Stated problem: Reproduce the items below word for word, beginning with the first one and continuing through the line that contains "brown star: moved 15 px right, 37 px up", both ends included, and nothing beyond it.

(Dataset excerpt)
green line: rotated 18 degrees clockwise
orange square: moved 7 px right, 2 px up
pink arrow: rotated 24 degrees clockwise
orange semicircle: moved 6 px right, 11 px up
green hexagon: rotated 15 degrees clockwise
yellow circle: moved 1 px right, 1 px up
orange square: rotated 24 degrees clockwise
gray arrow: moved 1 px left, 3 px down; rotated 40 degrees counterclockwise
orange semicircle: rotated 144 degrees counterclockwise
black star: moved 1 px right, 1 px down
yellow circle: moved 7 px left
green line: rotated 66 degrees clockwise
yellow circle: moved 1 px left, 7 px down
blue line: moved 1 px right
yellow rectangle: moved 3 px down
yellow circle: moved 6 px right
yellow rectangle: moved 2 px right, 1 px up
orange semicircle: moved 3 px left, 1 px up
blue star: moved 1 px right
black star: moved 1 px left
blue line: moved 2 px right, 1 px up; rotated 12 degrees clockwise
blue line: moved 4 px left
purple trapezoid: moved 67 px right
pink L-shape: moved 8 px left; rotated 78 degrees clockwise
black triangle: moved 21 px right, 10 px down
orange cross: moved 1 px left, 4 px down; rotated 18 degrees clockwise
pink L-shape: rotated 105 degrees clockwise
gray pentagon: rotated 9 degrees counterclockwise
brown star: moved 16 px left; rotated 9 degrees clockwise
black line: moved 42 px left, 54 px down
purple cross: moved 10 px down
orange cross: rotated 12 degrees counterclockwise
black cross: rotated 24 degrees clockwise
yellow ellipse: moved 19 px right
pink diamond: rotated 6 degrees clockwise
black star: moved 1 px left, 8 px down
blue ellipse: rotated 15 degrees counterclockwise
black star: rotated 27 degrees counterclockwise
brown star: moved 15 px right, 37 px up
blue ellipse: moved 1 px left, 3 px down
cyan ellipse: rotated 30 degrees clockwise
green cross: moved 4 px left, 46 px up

Solved problem:
green line: rotated 18 degrees clockwise
orange square: moved 7 px right, 2 px up
pink arrow: rotated 24 degrees clockwise
orange semicircle: moved 6 px right, 11 px up
green hexagon: rotated 15 degrees clockwise
yellow circle: moved 1 px right, 1 px up
orange square: rotated 24 degrees clockwise
gray arrow: moved 1 px left, 3 px down; rotated 40 degrees counterclockwise
orange semicircle: rotated 144 degrees counterclockwise
black star: moved 1 px right, 1 px down
yellow circle: moved 7 px left
green line: rotated 66 degrees clockwise
yellow circle: moved 1 px left, 7 px down
blue line: moved 1 px right
yellow rectangle: moved 3 px down
yellow circle: moved 6 px right
yellow rectangle: moved 2 px right, 1 px up
orange semicircle: moved 3 px left, 1 px up
blue star: moved 1 px right
black star: moved 1 px left
blue line: moved 2 px right, 1 px up; rotated 12 degrees clockwise
blue line: moved 4 px left
purple trapezoid: moved 67 px right
pink L-shape: moved 8 px left; rotated 78 degrees clockwise
black triangle: moved 21 px right, 10 px down
orange cross: moved 1 px left, 4 px down; rotated 18 degrees clockwise
pink L-shape: rotated 105 degrees clockwise
gray pentagon: rotated 9 degrees counterclockwise
brown star: moved 16 px left; rotated 9 degrees clockwise
black line: moved 42 px left, 54 px down
purple cross: moved 10 px down
orange cross: rotated 12 degrees counterclockwise
black cross: rotated 24 degrees clockwise
yellow ellipse: moved 19 px right
pink diamond: rotated 6 degrees clockwise
black star: moved 1 px left, 8 px down
blue ellipse: rotated 15 degrees counterclockwise
black star: rotated 27 degrees counterclockwise
brown star: moved 15 px right, 37 px up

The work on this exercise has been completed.